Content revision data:
········
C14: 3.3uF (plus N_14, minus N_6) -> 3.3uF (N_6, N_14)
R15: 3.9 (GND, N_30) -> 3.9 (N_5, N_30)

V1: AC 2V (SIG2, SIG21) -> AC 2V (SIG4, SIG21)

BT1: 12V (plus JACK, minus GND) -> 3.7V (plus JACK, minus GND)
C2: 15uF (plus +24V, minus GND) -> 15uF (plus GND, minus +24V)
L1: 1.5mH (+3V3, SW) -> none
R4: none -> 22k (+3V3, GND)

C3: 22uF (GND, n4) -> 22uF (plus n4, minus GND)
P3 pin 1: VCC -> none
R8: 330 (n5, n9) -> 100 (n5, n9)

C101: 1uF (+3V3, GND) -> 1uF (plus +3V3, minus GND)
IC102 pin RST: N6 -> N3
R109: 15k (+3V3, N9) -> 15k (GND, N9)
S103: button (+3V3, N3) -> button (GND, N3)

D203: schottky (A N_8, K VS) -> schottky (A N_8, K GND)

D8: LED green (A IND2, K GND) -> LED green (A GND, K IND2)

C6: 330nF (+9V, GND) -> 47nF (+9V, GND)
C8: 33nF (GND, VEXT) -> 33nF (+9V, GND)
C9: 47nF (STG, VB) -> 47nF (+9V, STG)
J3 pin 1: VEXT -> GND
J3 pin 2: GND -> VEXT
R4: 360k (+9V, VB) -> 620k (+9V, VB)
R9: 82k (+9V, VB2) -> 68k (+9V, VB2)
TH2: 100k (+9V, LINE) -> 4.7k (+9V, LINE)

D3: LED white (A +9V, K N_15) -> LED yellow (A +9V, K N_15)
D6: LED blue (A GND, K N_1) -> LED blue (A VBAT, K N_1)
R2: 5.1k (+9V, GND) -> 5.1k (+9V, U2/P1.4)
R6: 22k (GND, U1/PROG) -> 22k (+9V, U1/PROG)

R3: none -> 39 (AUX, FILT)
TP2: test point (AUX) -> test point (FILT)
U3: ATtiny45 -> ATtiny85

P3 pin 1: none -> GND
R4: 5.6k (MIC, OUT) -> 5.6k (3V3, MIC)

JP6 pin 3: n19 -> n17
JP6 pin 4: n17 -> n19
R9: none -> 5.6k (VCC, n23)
········
Work request: Take the line containing "D203: schottky (A" as the first line and the last line of the data above as the final one. Write out these lines and all between them exactly.

Written answer:
D203: schottky (A N_8, K VS) -> schottky (A N_8, K GND)

D8: LED green (A IND2, K GND) -> LED green (A GND, K IND2)

C6: 330nF (+9V, GND) -> 47nF (+9V, GND)
C8: 33nF (GND, VEXT) -> 33nF (+9V, GND)
C9: 47nF (STG, VB) -> 47nF (+9V, STG)
J3 pin 1: VEXT -> GND
J3 pin 2: GND -> VEXT
R4: 360k (+9V, VB) -> 620k (+9V, VB)
R9: 82k (+9V, VB2) -> 68k (+9V, VB2)
TH2: 100k (+9V, LINE) -> 4.7k (+9V, LINE)

D3: LED white (A +9V, K N_15) -> LED yellow (A +9V, K N_15)
D6: LED blue (A GND, K N_1) -> LED blue (A VBAT, K N_1)
R2: 5.1k (+9V, GND) -> 5.1k (+9V, U2/P1.4)
R6: 22k (GND, U1/PROG) -> 22k (+9V, U1/PROG)

R3: none -> 39 (AUX, FILT)
TP2: test point (AUX) -> test point (FILT)
U3: ATtiny45 -> ATtiny85

P3 pin 1: none -> GND
R4: 5.6k (MIC, OUT) -> 5.6k (3V3, MIC)

JP6 pin 3: n19 -> n17
JP6 pin 4: n17 -> n19
R9: none -> 5.6k (VCC, n23)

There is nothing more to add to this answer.